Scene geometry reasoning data
--
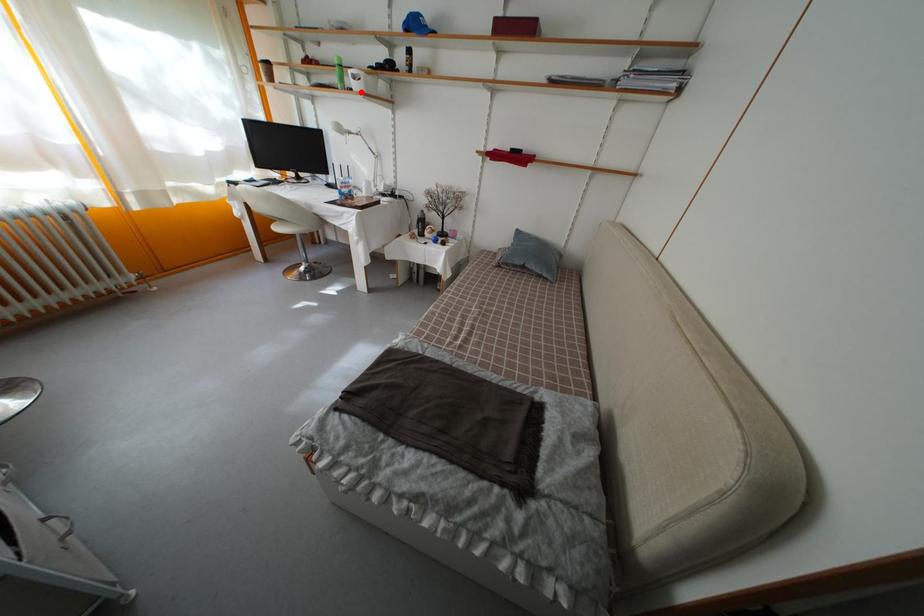
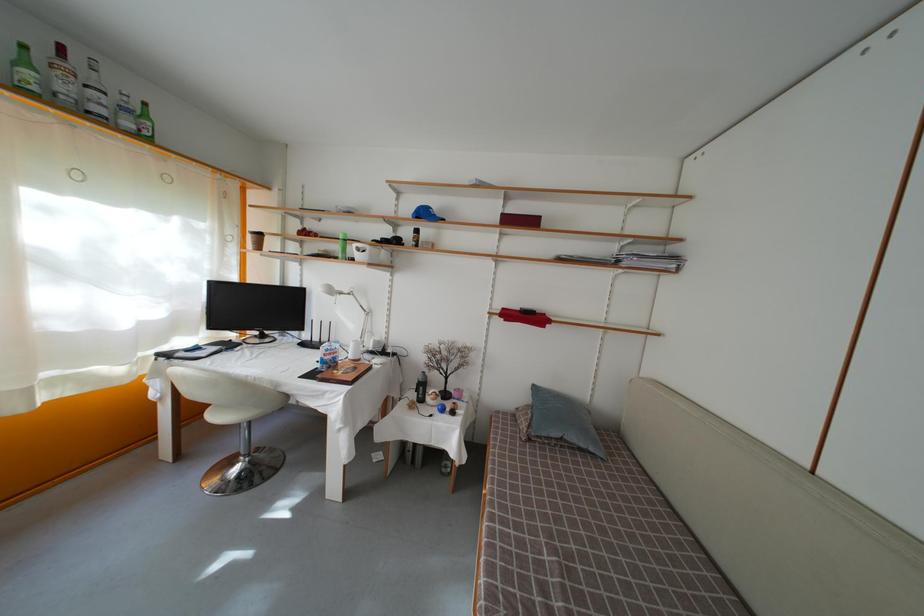
Locate, in the second image, the point that corresponds to the highlighted location in the first image.

(363, 262)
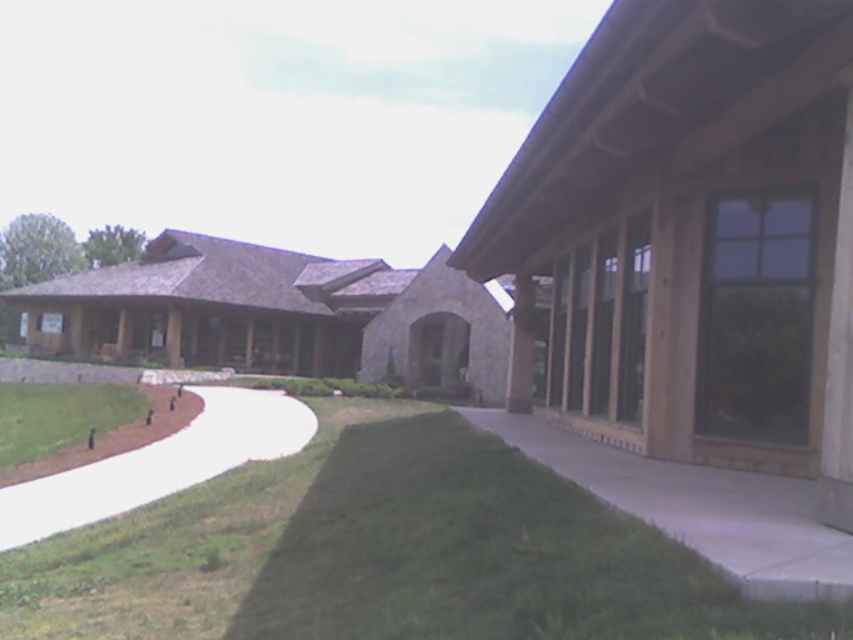
This screenshot has width=853, height=640. Identify the location of green grass at lower center. (384, 552).

Who is higher up, green grass at lower center or white concrete path at lower left?

green grass at lower center

Where is `green grass at lower center`? The width and height of the screenshot is (853, 640). green grass at lower center is located at coordinates (384, 552).

Image resolution: width=853 pixels, height=640 pixels. I want to click on green grass at lower center, so (384, 552).

Is white concrete path at lower left above green grass at lower left?

No.

Is white concrete path at lower left wider than green grass at lower left?

Incorrect, white concrete path at lower left's width does not surpass green grass at lower left's.

Measure the distance between white concrete path at lower left and camera.

8.05 meters

Find the location of `white concrete path at lower left`. white concrete path at lower left is located at coordinates (160, 464).

Is point (511, 420) farther from camera compared to point (16, 413)?

No, (511, 420) is closer to viewer.

Identify the location of concrete at center. The width and height of the screenshot is (853, 640). (699, 508).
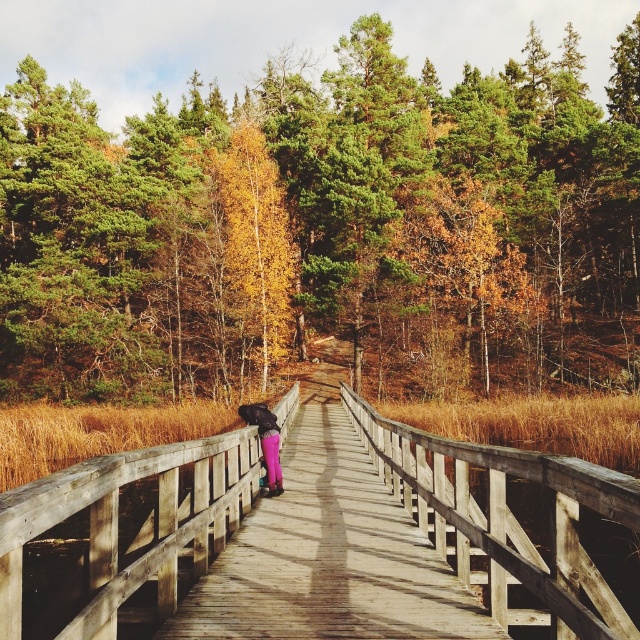
Question: Does wooden bridge at center lie in front of purple matte pants at center?

Choices:
 (A) yes
 (B) no

Answer: (A)

Question: Which object is positioned farthest from the green textured trees at upper center?

Choices:
 (A) purple matte pants at center
 (B) wooden bridge at center

Answer: (A)

Question: Which point is closer to the camera?

Choices:
 (A) green textured trees at upper center
 (B) wooden bridge at center

Answer: (B)

Question: Can you confirm if green textured trees at upper center is positioned to the right of purple matte pants at center?

Choices:
 (A) yes
 (B) no

Answer: (A)

Question: Is wooden bridge at center further to the viewer compared to purple matte pants at center?

Choices:
 (A) yes
 (B) no

Answer: (B)

Question: Based on their relative distances, which object is farther from the wooden bridge at center?

Choices:
 (A) green textured trees at upper center
 (B) purple matte pants at center

Answer: (A)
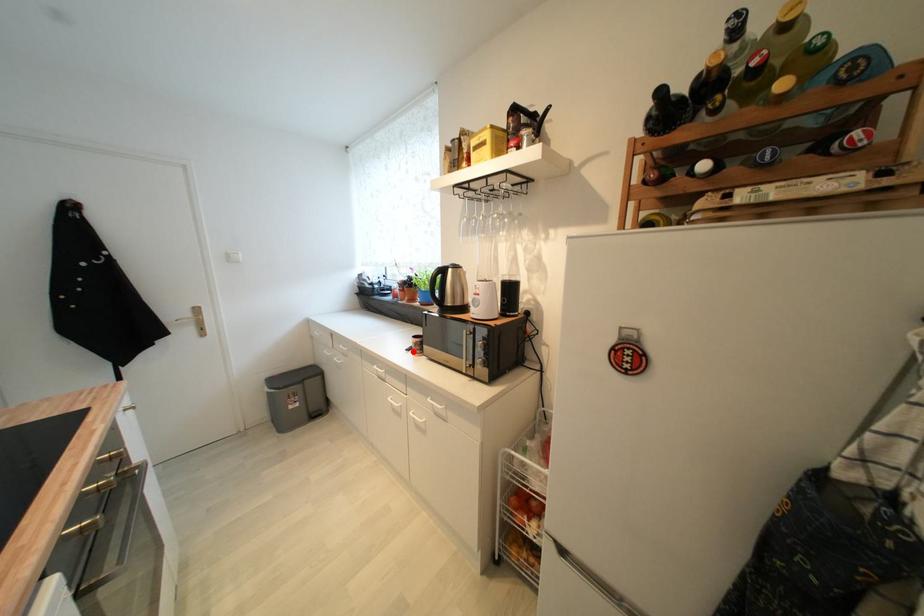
--
Turn every line of the items above into a numbered list, skipping blank lines and leaving out the pictures.

1. Locate, in the second image, the point that corresponds to the highlighted location in the first image.
2. (363, 262)
3. This screenshot has width=853, height=640. Identify the location of green grass at lower center. (384, 552).
4. Who is higher up, green grass at lower center or white concrete path at lower left?
5. green grass at lower center
6. Where is `green grass at lower center`? The width and height of the screenshot is (853, 640). green grass at lower center is located at coordinates (384, 552).
7. Image resolution: width=853 pixels, height=640 pixels. I want to click on green grass at lower center, so (384, 552).
8. Is white concrete path at lower left above green grass at lower left?
9. No.
10. Is white concrete path at lower left wider than green grass at lower left?
11. Incorrect, white concrete path at lower left's width does not surpass green grass at lower left's.
12. Measure the distance between white concrete path at lower left and camera.
13. 8.05 meters
14. Find the location of `white concrete path at lower left`. white concrete path at lower left is located at coordinates (160, 464).
15. Is point (511, 420) farther from camera compared to point (16, 413)?
16. No, (511, 420) is closer to viewer.
17. Identify the location of concrete at center. The width and height of the screenshot is (853, 640). (699, 508).
18. Question: Does wooden bridge at center lie in front of purple matte pants at center?
19. Choices:
20.  (A) yes
21.  (B) no
22. Answer: (A)
23. Question: Which object is positioned farthest from the green textured trees at upper center?
24. Choices:
25.  (A) purple matte pants at center
26.  (B) wooden bridge at center
27. Answer: (A)
28. Question: Which point is closer to the camera?
29. Choices:
30.  (A) green textured trees at upper center
31.  (B) wooden bridge at center
32. Answer: (B)
33. Question: Can you confirm if green textured trees at upper center is positioned to the right of purple matte pants at center?
34. Choices:
35.  (A) yes
36.  (B) no
37. Answer: (A)
38. Question: Is wooden bridge at center further to the viewer compared to purple matte pants at center?
39. Choices:
40.  (A) yes
41.  (B) no
42. Answer: (B)
43. Question: Based on their relative distances, which object is farther from the wooden bridge at center?
44. Choices:
45.  (A) green textured trees at upper center
46.  (B) purple matte pants at center
47. Answer: (A)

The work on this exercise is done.